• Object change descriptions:
**********
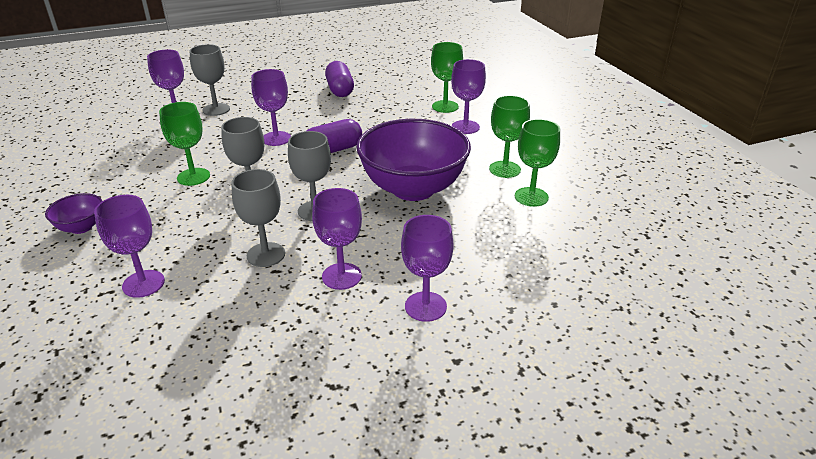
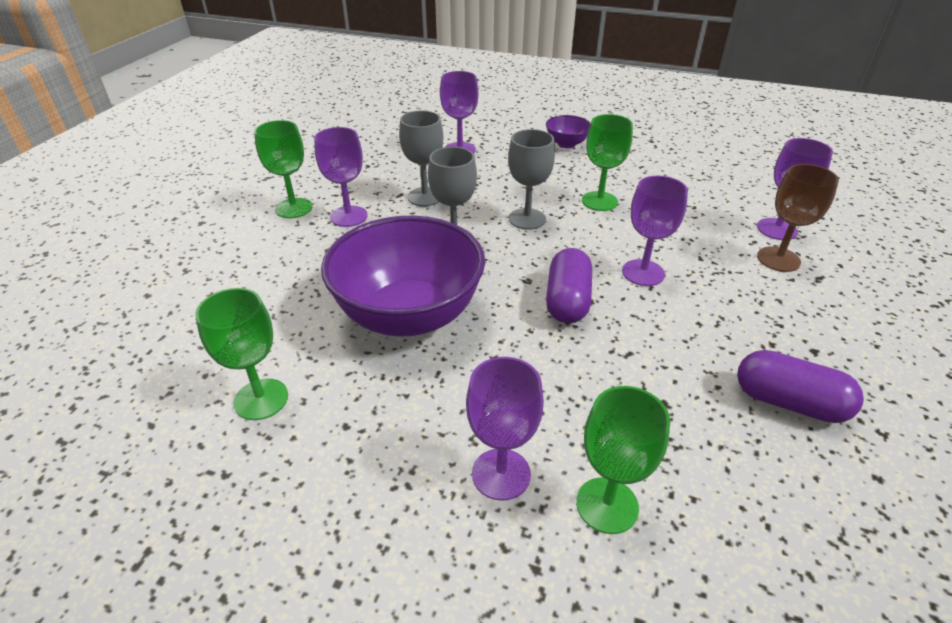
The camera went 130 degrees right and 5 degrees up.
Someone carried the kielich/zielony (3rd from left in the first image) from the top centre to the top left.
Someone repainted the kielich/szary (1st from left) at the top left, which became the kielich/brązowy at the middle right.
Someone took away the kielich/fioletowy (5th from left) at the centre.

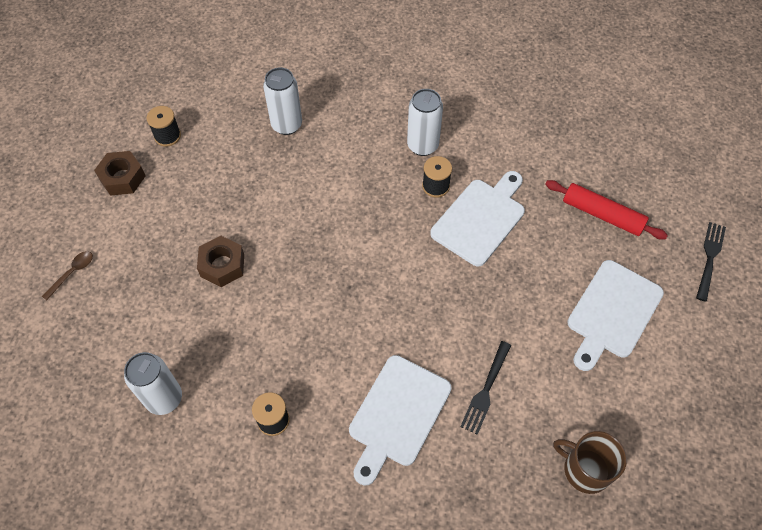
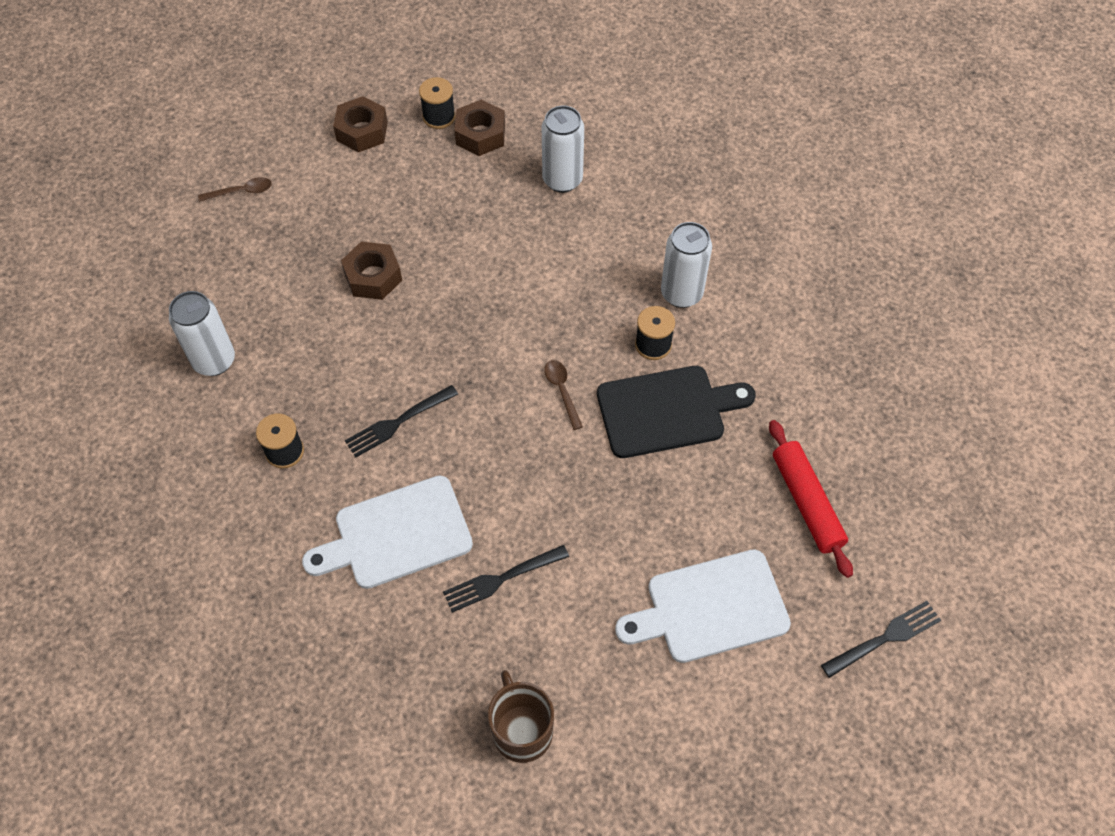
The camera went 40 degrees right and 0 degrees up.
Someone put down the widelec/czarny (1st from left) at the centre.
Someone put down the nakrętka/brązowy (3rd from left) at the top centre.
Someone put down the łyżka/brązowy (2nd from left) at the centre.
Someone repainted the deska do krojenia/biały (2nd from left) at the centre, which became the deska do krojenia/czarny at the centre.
**********
• To do: Copy the records above exactly. Do not carry any picture into the copy.

• Written answer:
The camera went 130 degrees right and 5 degrees up.
Someone carried the kielich/zielony (3rd from left in the first image) from the top centre to the top left.
Someone repainted the kielich/szary (1st from left) at the top left, which became the kielich/brązowy at the middle right.
Someone took away the kielich/fioletowy (5th from left) at the centre.

The camera went 40 degrees right and 0 degrees up.
Someone put down the widelec/czarny (1st from left) at the centre.
Someone put down the nakrętka/brązowy (3rd from left) at the top centre.
Someone put down the łyżka/brązowy (2nd from left) at the centre.
Someone repainted the deska do krojenia/biały (2nd from left) at the centre, which became the deska do krojenia/czarny at the centre.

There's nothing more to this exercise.